◆ **Task description**
Write out the lines of the material below exactly, beginning at the line with "camera: 140 degrees right, 0 degrees up" and stopping after the line with "orange box [349,273,422,351]", and leave out the pictures.

Supplied material below:

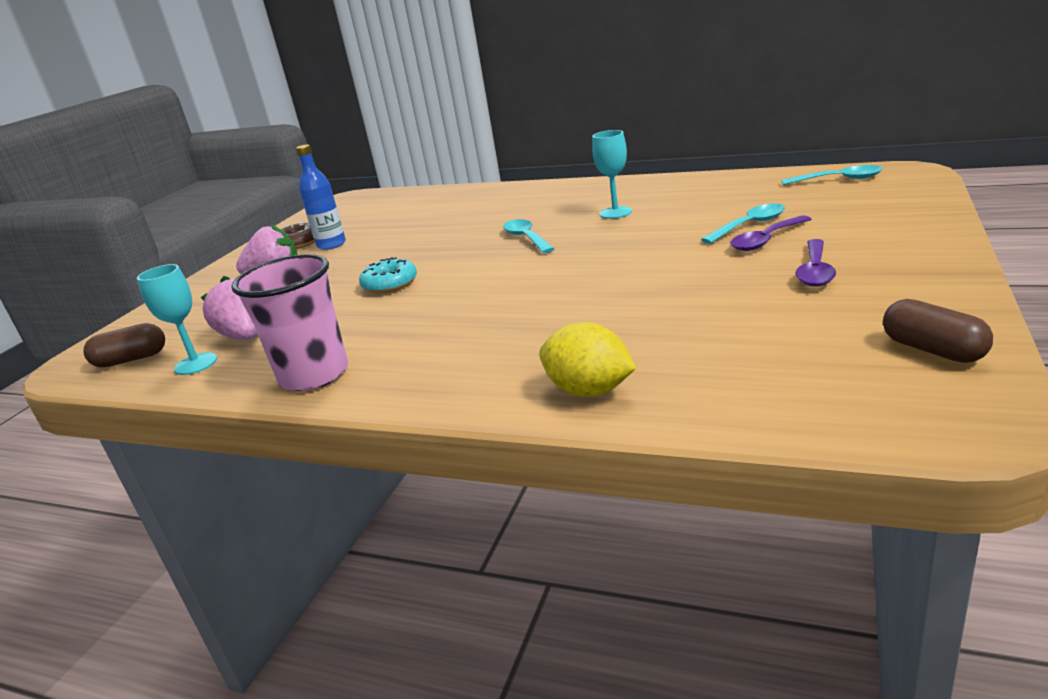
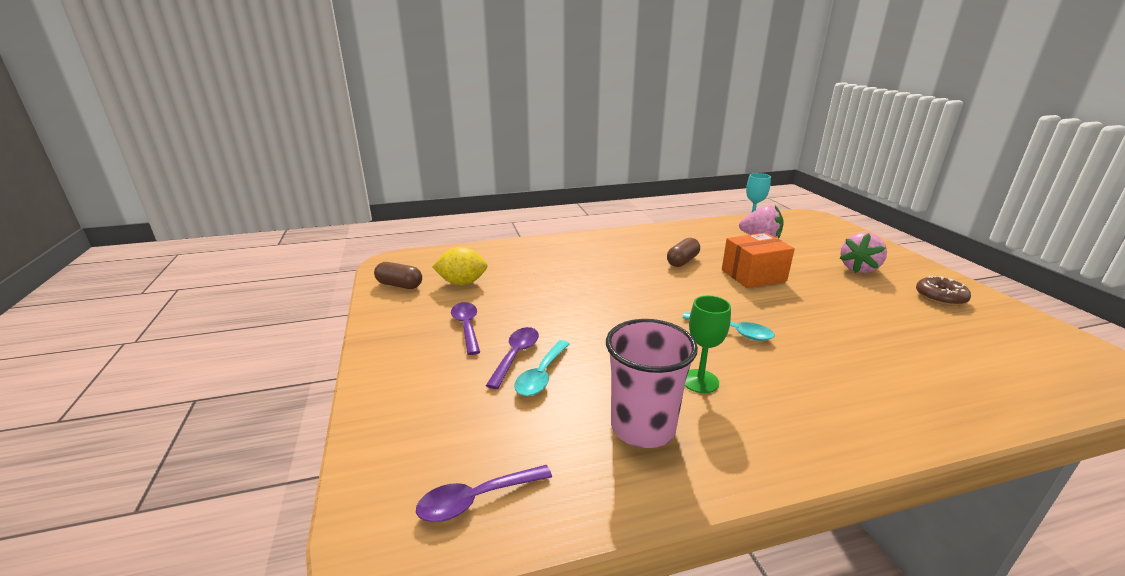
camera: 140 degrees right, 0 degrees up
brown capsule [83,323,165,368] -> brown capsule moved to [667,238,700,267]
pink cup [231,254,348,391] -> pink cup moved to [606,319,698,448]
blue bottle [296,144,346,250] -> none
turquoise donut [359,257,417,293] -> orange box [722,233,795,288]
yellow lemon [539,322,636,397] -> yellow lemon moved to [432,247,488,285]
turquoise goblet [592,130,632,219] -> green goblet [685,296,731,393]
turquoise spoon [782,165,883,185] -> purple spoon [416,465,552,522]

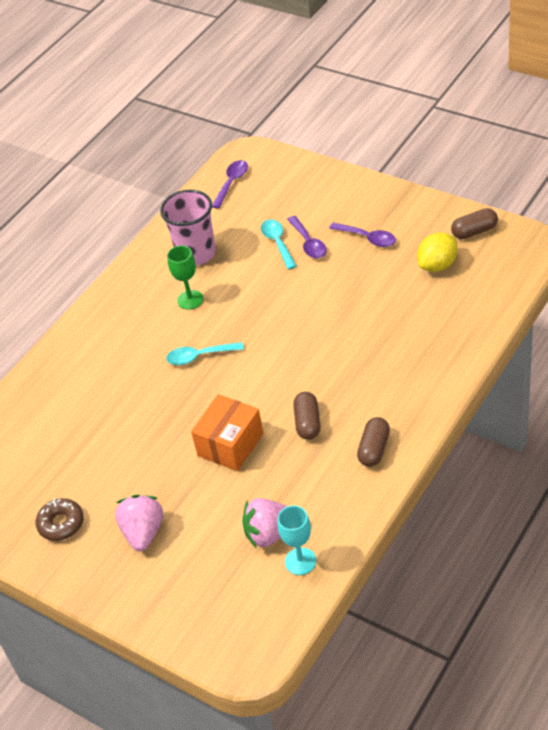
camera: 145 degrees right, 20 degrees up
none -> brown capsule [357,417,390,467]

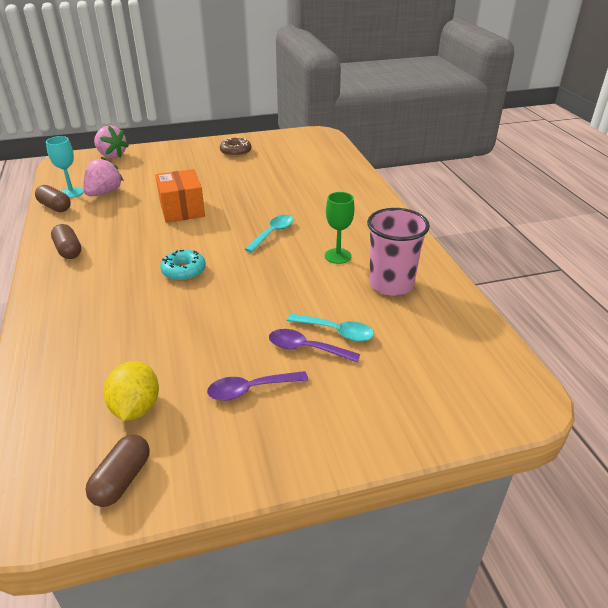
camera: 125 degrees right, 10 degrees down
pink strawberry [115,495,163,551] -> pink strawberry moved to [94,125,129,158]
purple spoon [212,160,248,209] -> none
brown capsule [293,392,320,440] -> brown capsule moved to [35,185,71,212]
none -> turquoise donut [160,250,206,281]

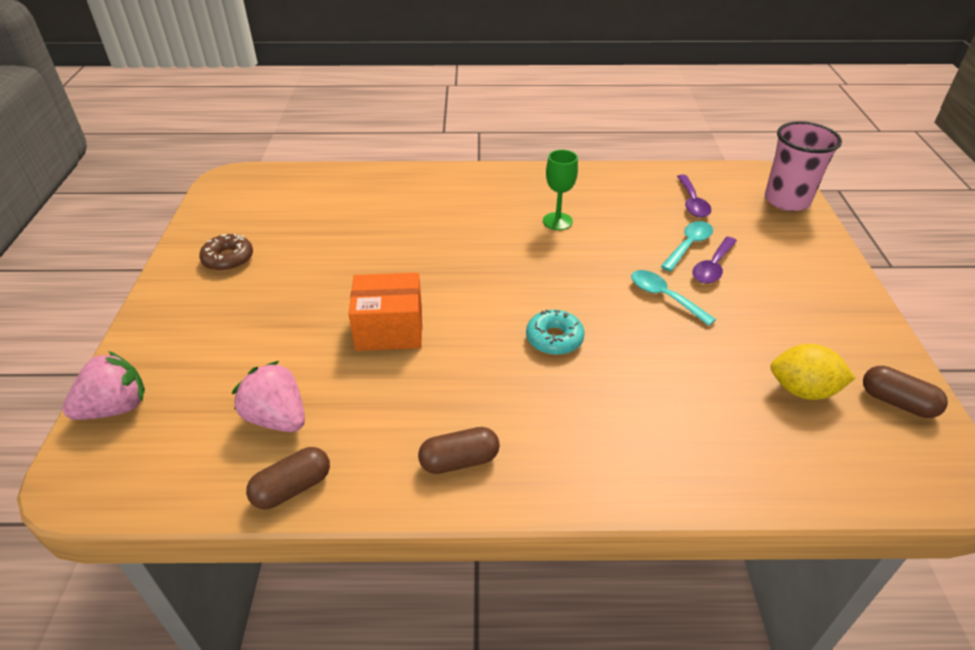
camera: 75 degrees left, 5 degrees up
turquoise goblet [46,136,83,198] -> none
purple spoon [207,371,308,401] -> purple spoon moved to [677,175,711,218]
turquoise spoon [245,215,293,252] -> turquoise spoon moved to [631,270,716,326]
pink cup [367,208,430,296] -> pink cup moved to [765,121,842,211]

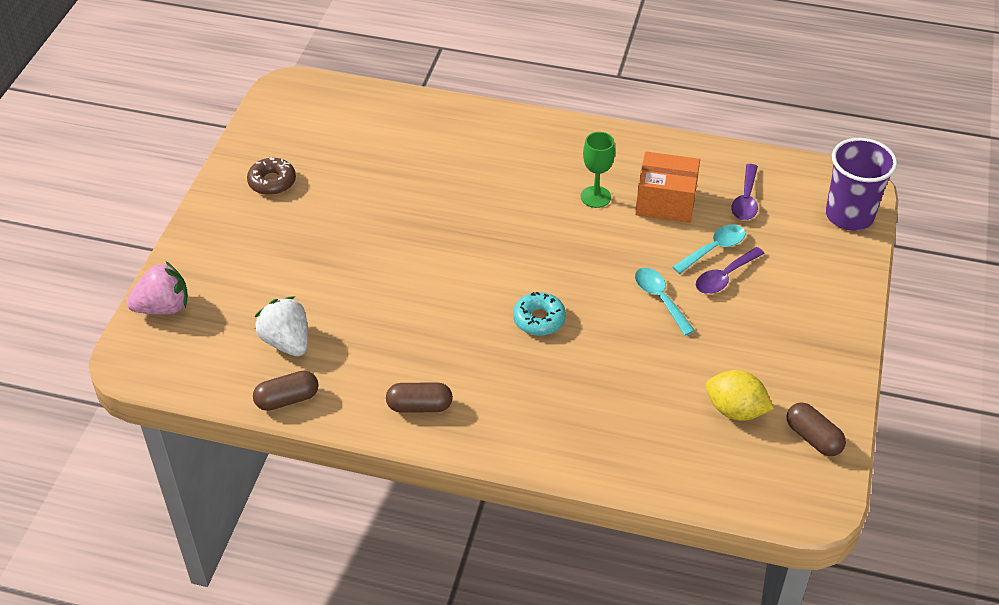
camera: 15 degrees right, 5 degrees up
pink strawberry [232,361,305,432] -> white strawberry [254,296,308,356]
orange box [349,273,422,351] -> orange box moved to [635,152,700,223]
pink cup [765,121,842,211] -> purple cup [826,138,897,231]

End of Supplied material.
Supplied material below:

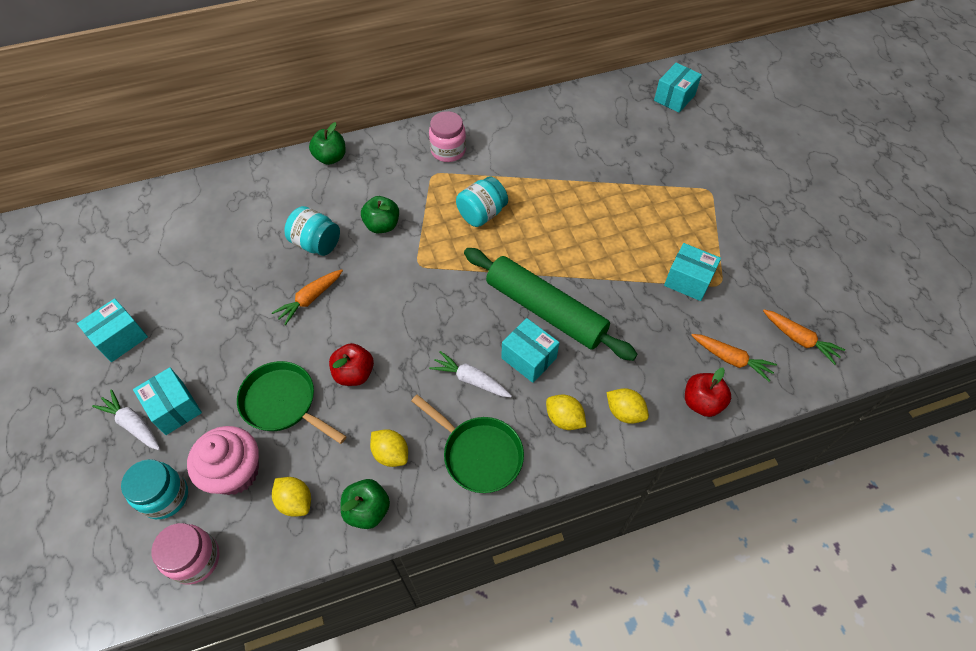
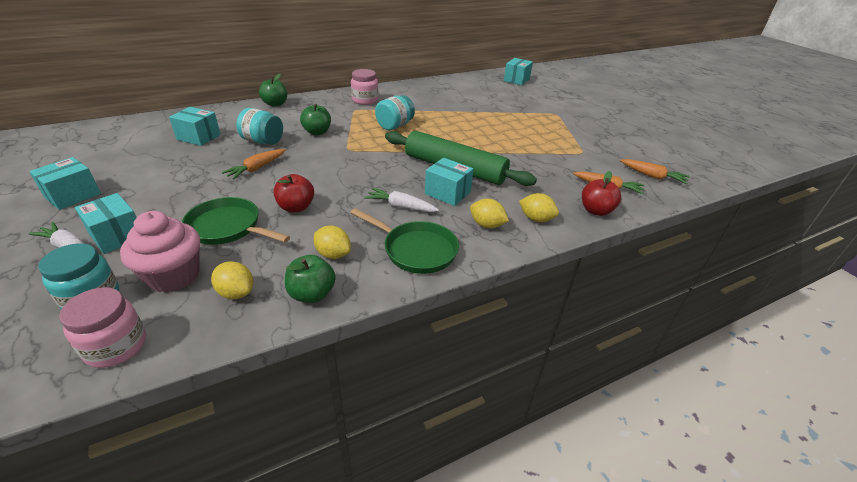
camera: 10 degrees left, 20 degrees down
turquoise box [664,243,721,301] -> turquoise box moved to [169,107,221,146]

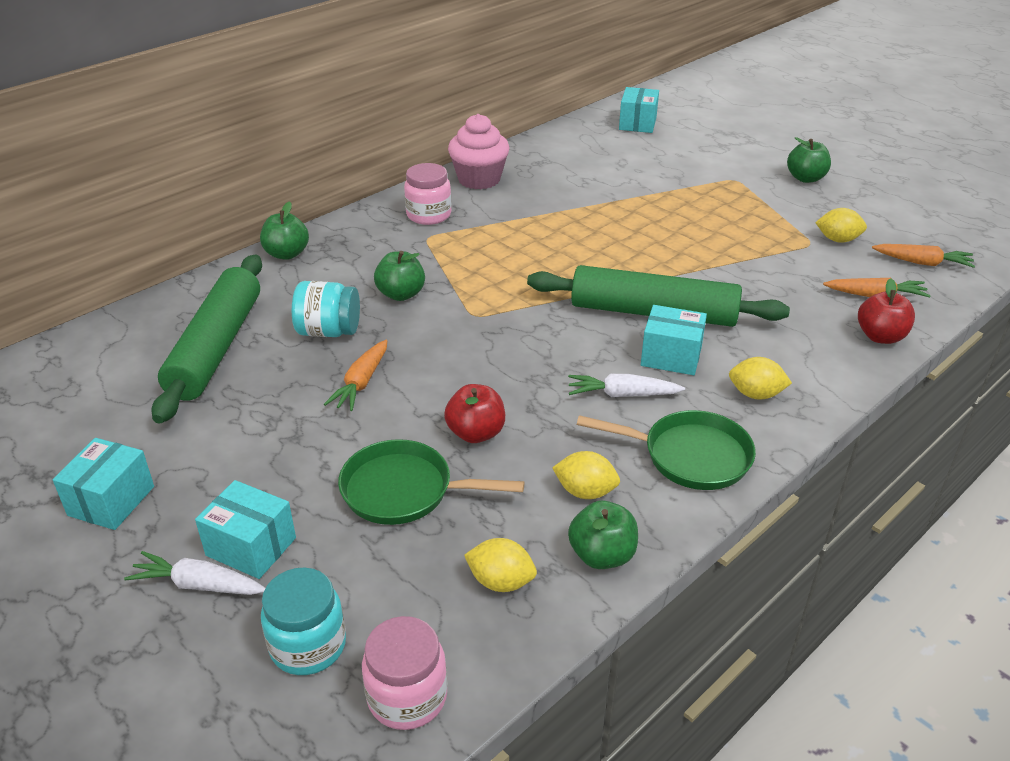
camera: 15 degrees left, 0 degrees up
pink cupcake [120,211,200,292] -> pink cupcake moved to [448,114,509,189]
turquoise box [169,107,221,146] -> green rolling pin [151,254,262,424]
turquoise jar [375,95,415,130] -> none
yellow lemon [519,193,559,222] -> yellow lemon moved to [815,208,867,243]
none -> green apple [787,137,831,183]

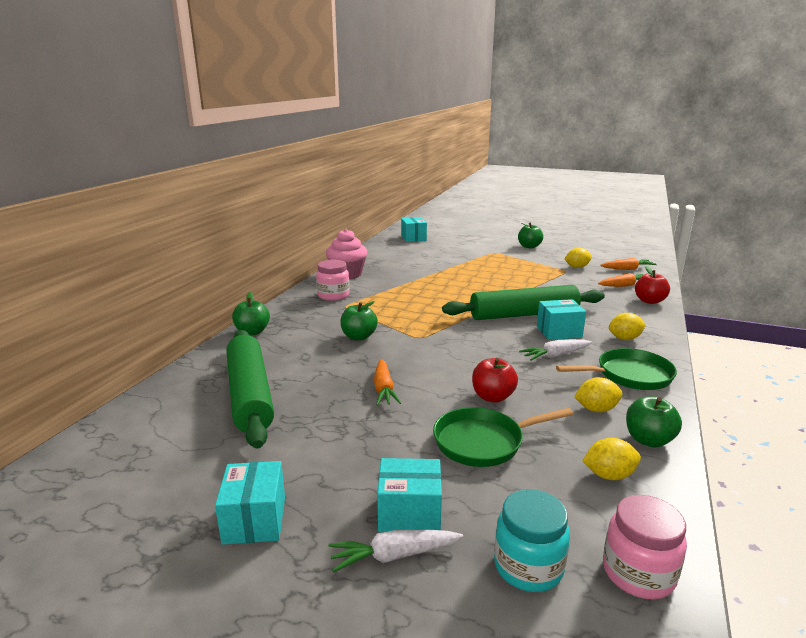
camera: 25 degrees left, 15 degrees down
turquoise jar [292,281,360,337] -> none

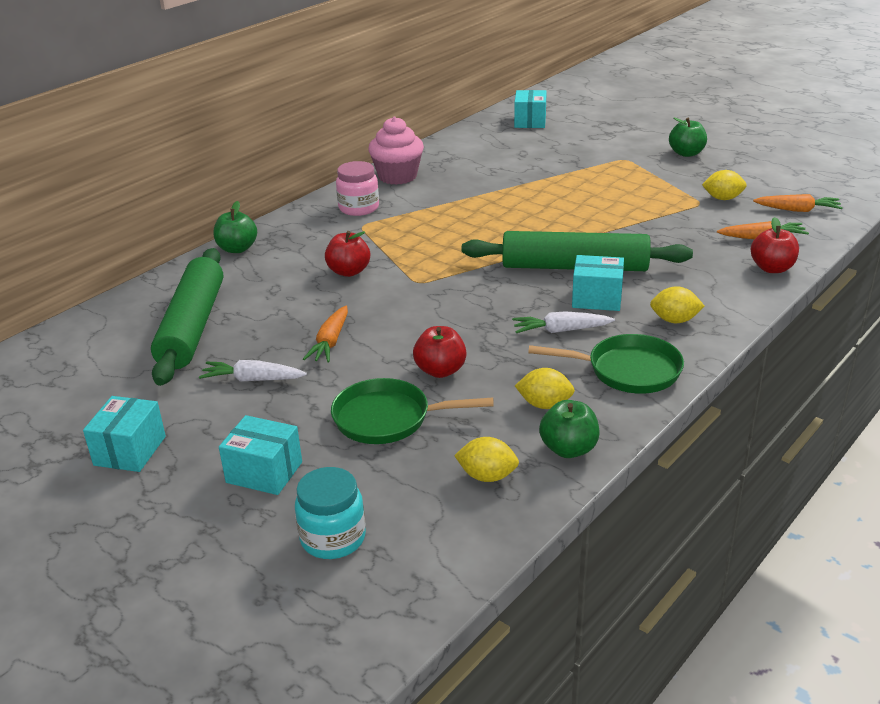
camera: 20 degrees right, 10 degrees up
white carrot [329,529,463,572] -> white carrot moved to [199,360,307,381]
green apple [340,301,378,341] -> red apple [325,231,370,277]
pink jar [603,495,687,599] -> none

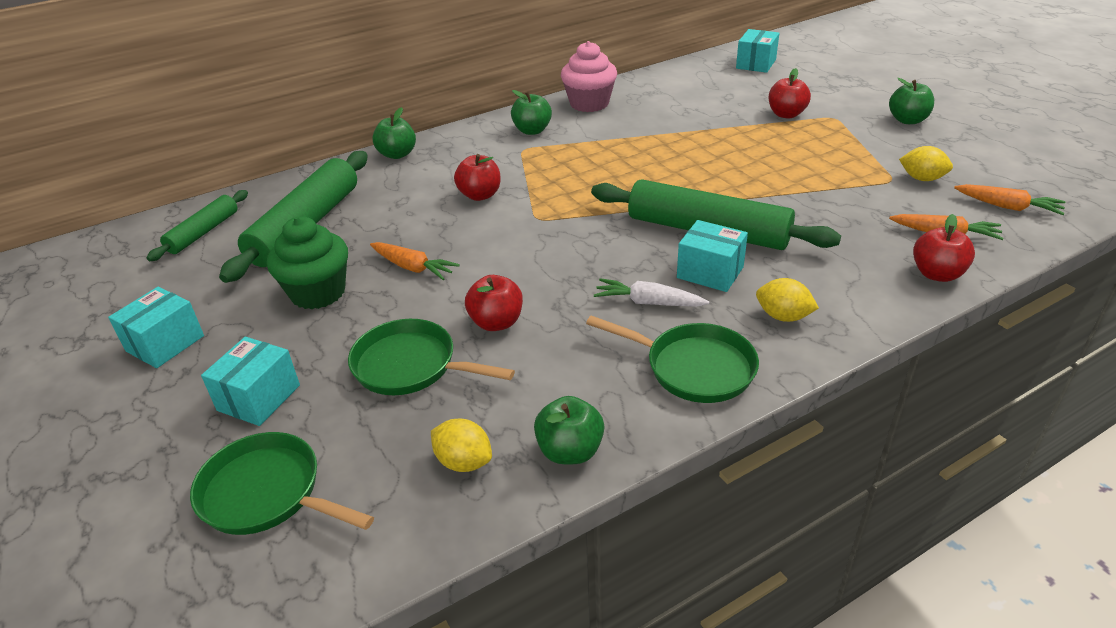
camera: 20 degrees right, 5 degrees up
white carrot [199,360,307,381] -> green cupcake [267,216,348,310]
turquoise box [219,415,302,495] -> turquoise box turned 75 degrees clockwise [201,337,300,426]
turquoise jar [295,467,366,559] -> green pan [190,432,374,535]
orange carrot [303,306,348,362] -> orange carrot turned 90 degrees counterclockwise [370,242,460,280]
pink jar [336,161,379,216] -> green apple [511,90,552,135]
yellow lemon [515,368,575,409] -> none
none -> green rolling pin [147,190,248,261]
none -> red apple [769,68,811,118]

End of Supplied material.
Supplied material below:

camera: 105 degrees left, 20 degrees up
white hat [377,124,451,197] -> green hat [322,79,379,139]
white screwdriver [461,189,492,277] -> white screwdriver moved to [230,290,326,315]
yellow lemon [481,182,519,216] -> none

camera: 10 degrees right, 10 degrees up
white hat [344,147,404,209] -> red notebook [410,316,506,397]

End of Supplied material.

◆ **Your response**
camera: 140 degrees right, 0 degrees up
brown capsule [83,323,165,368] -> brown capsule moved to [667,238,700,267]
pink cup [231,254,348,391] -> pink cup moved to [606,319,698,448]
blue bottle [296,144,346,250] -> none
turquoise donut [359,257,417,293] -> orange box [722,233,795,288]
yellow lemon [539,322,636,397] -> yellow lemon moved to [432,247,488,285]
turquoise goblet [592,130,632,219] -> green goblet [685,296,731,393]
turquoise spoon [782,165,883,185] -> purple spoon [416,465,552,522]

camera: 145 degrees right, 20 degrees up
none -> brown capsule [357,417,390,467]

camera: 125 degrees right, 10 degrees down
pink strawberry [115,495,163,551] -> pink strawberry moved to [94,125,129,158]
purple spoon [212,160,248,209] -> none
brown capsule [293,392,320,440] -> brown capsule moved to [35,185,71,212]
none -> turquoise donut [160,250,206,281]

camera: 75 degrees left, 5 degrees up
turquoise goblet [46,136,83,198] -> none
purple spoon [207,371,308,401] -> purple spoon moved to [677,175,711,218]
turquoise spoon [245,215,293,252] -> turquoise spoon moved to [631,270,716,326]
pink cup [367,208,430,296] -> pink cup moved to [765,121,842,211]

camera: 15 degrees right, 5 degrees up
pink strawberry [232,361,305,432] -> white strawberry [254,296,308,356]
orange box [349,273,422,351] -> orange box moved to [635,152,700,223]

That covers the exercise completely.